(About this task) The entries below are to be reproduced exactly, with their pictures omitted.

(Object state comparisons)
*****

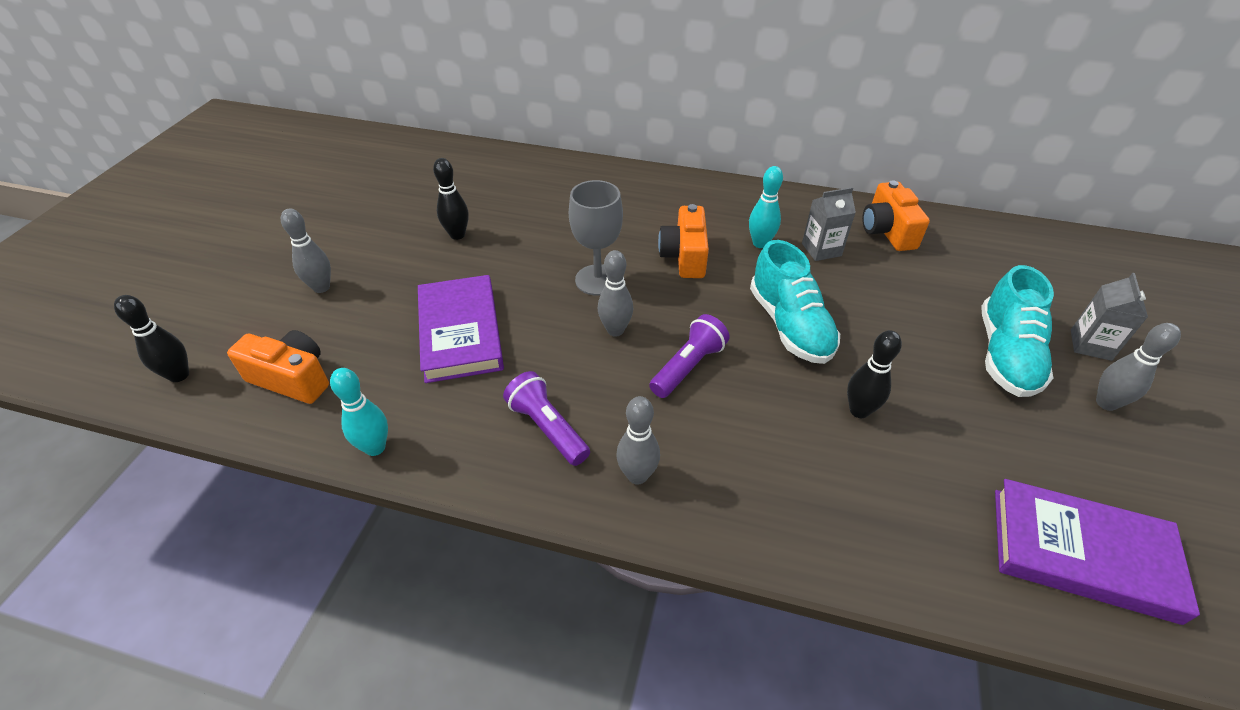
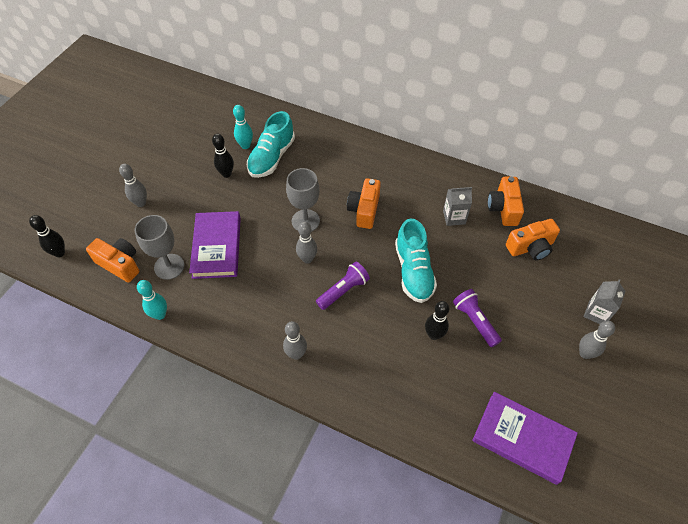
camera: 10 degrees right, 10 degrees up
(382, 370) = (169, 266): none -> grey goblet
(547, 428) = (254, 317): purple flashlight -> purple flashlight (474, 321)
(760, 243) = (416, 207): turquoise bowling pin -> turquoise bowling pin (245, 145)
(949, 273) = (530, 247): none -> orange camera
(1005, 355) = (539, 312): turquoise shoe -> turquoise shoe (271, 157)

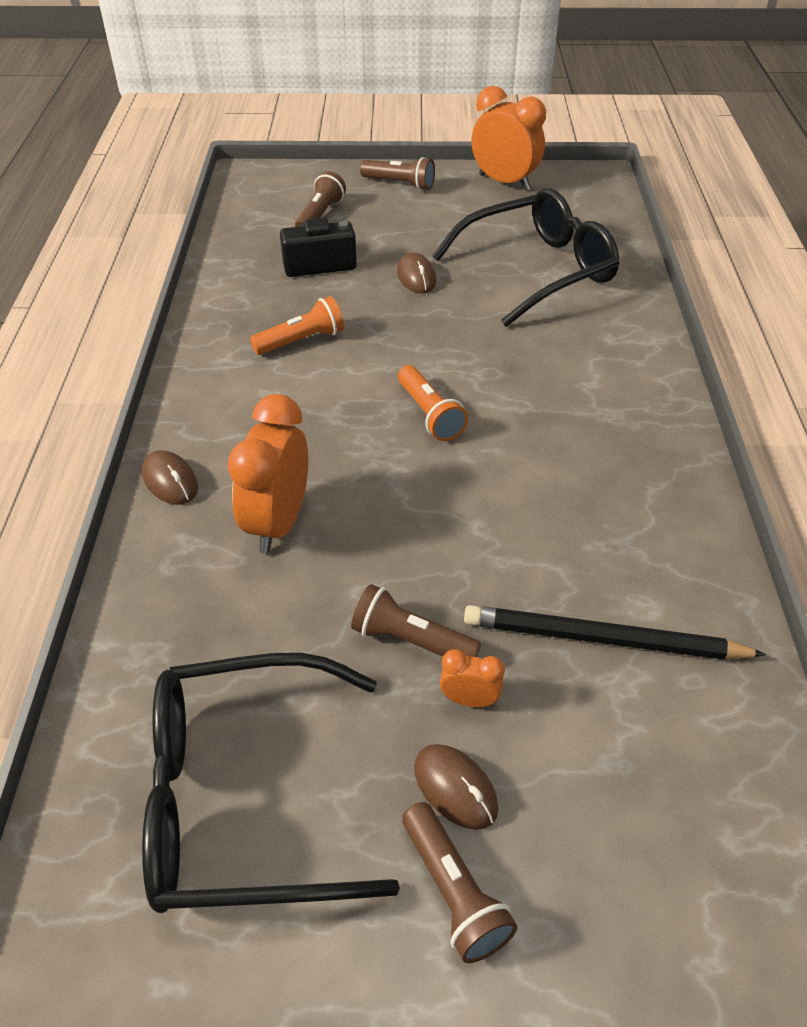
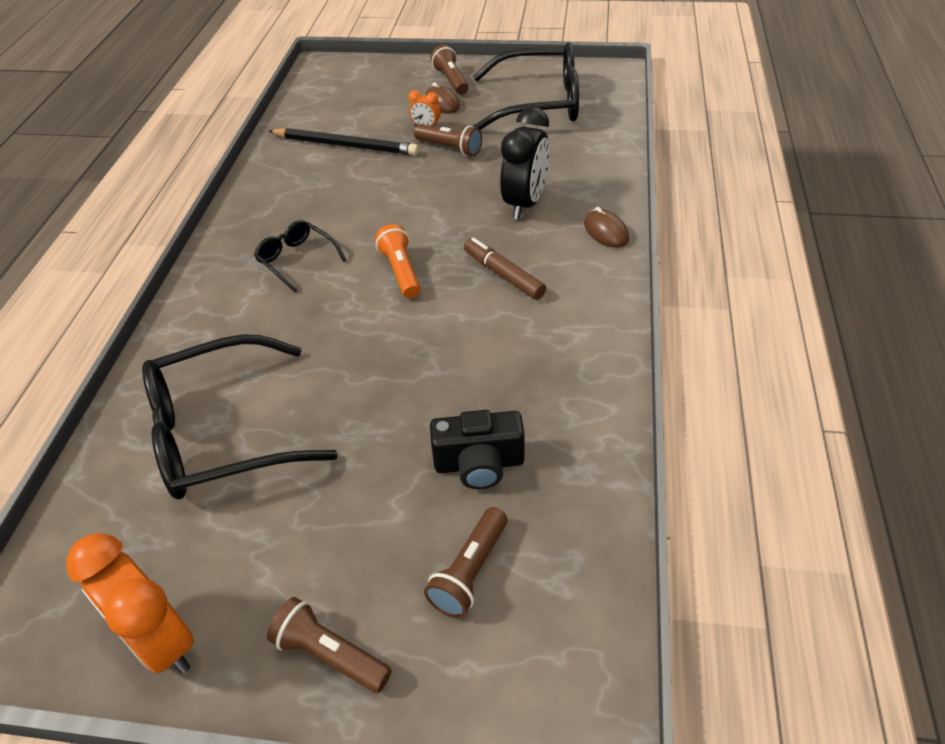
camera: 170 degrees left, 0 degrees up
(278, 523) = (525, 203): orange clock -> black clock
(302, 341) = (504, 350): orange flashlight -> none
(305, 416) = (503, 275): none -> brown marker
(416, 277) = (366, 432): brown mouse -> none
(563, 422) = (297, 260): none -> black glasses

*****

(Answer to this problem)
camera: 10 degrees right, 10 degrees up
(382, 370) = (169, 266): none -> grey goblet
(547, 428) = (254, 317): purple flashlight -> purple flashlight (474, 321)
(760, 243) = (416, 207): turquoise bowling pin -> turquoise bowling pin (245, 145)
(949, 273) = (530, 247): none -> orange camera
(1005, 355) = (539, 312): turquoise shoe -> turquoise shoe (271, 157)

camera: 170 degrees left, 0 degrees up
(278, 523) = (525, 203): orange clock -> black clock
(302, 341) = (504, 350): orange flashlight -> none
(305, 416) = (503, 275): none -> brown marker
(416, 277) = (366, 432): brown mouse -> none
(563, 422) = (297, 260): none -> black glasses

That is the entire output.